About this exercise
Give back, word for word, only the lines from the one containing "R3: none -> 820 (GND, VBUS)" to the end of the listing below.

Data records

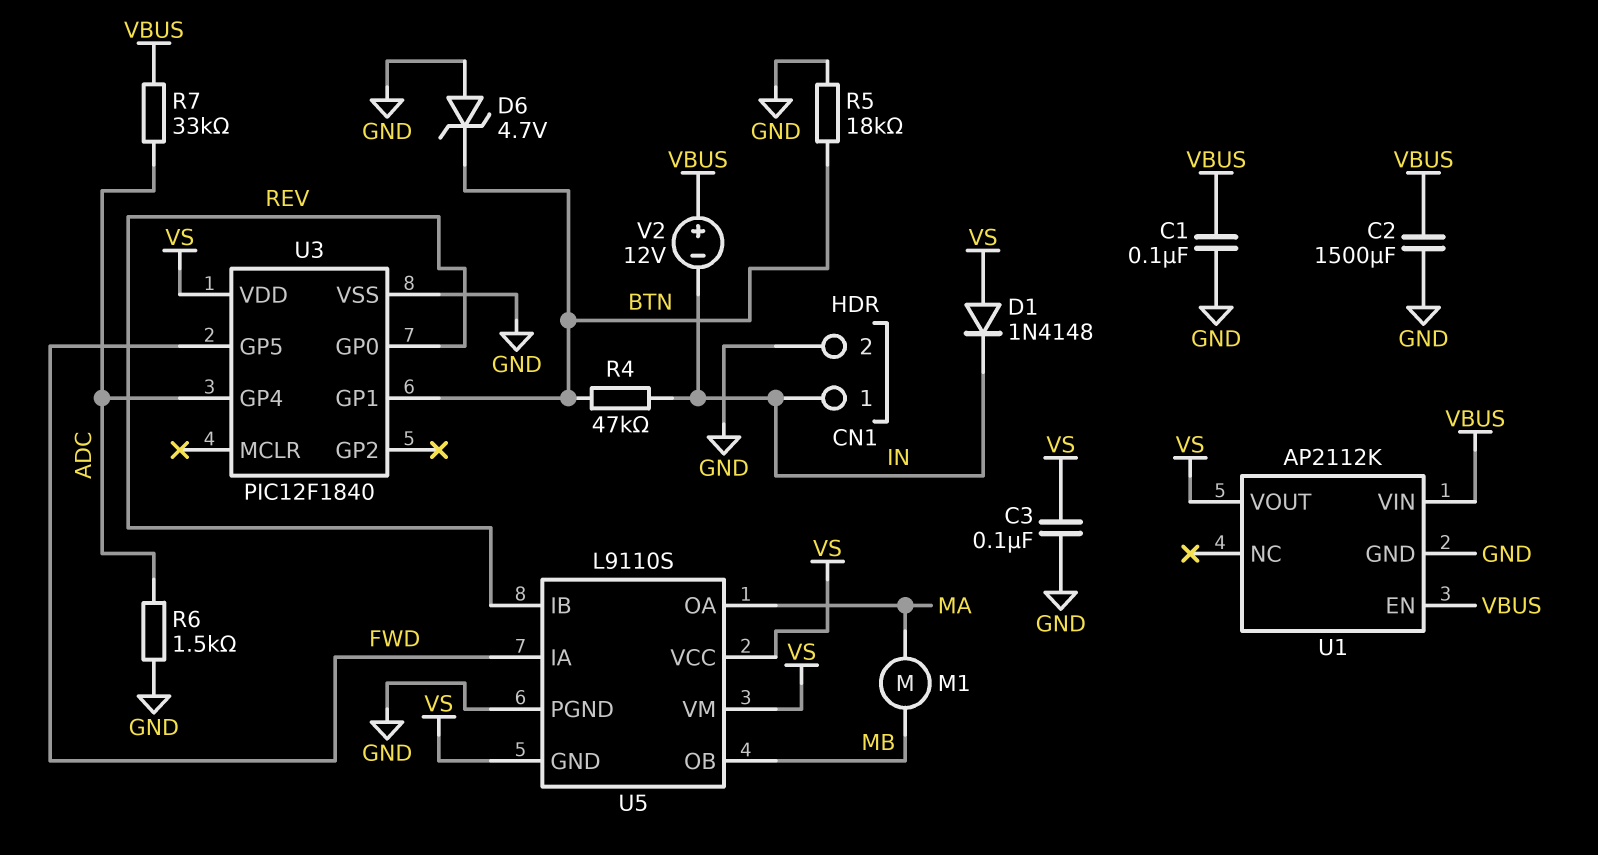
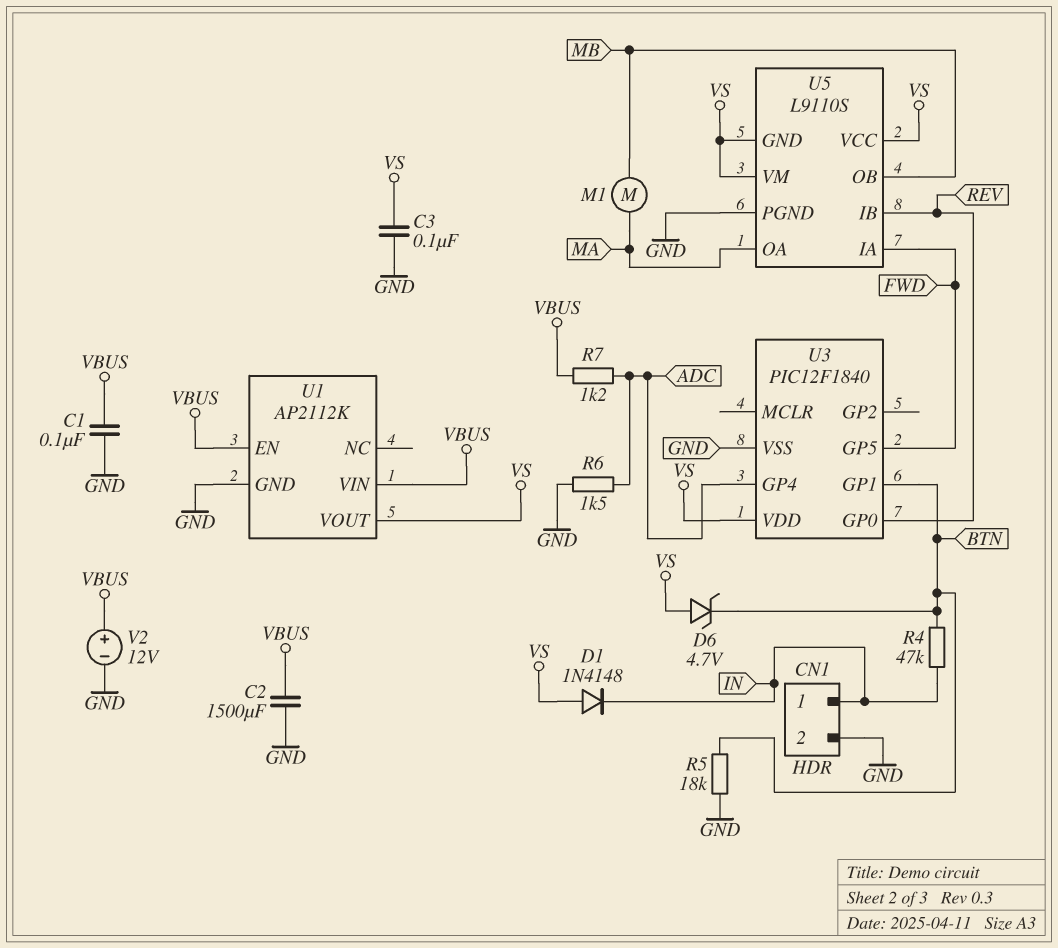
D6: zener 4.7V (A GND, K BTN) -> zener 4.7V (A VS, K BTN)
R7: 33k (ADC, VBUS) -> 1.2k (ADC, VBUS)
V2: 12V (plus VBUS, minus IN) -> 12V (plus VBUS, minus GND)

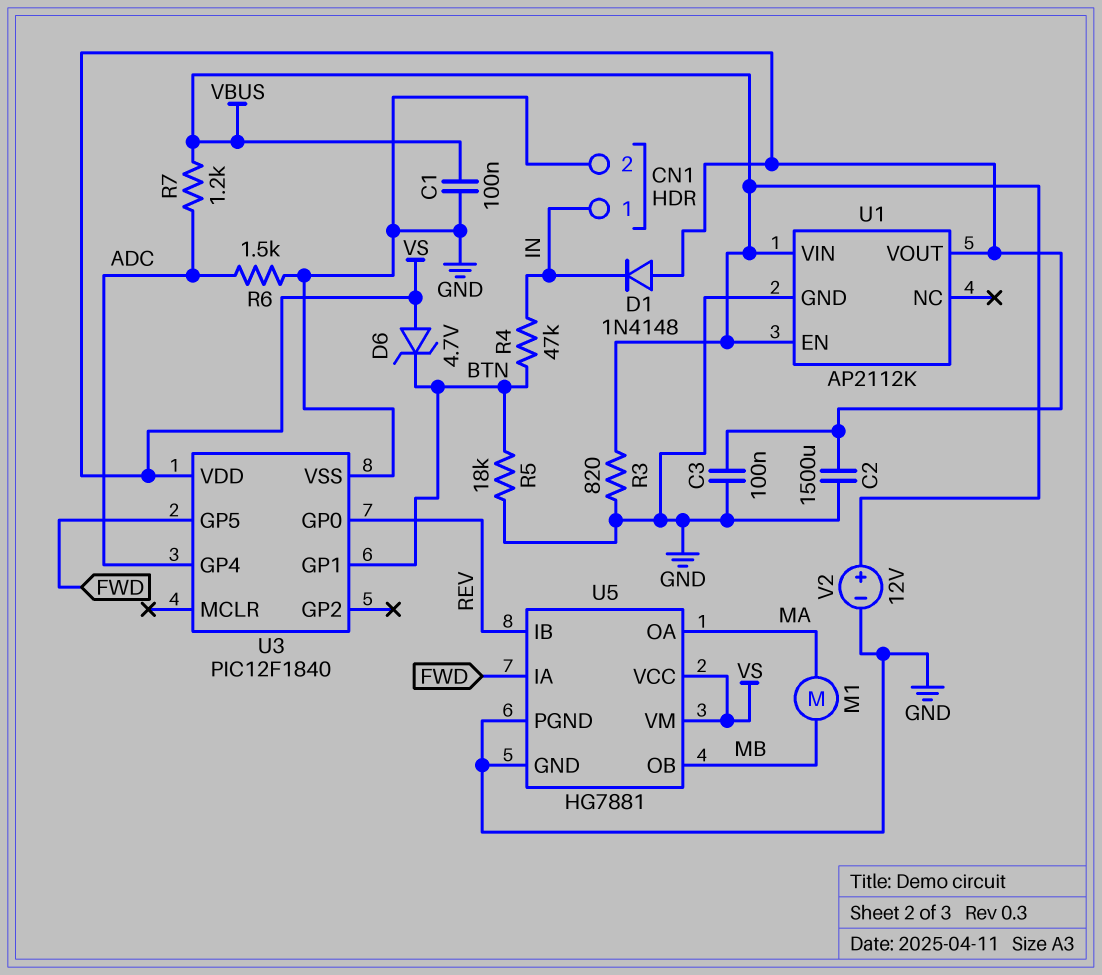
C2: 1500uF (GND, VBUS) -> 1500uF (GND, VS)
R3: none -> 820 (GND, VBUS)
U5: L9110S -> HG7881
U5 pin GND: VS -> GND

Task output
R3: none -> 820 (GND, VBUS)
U5: L9110S -> HG7881
U5 pin GND: VS -> GND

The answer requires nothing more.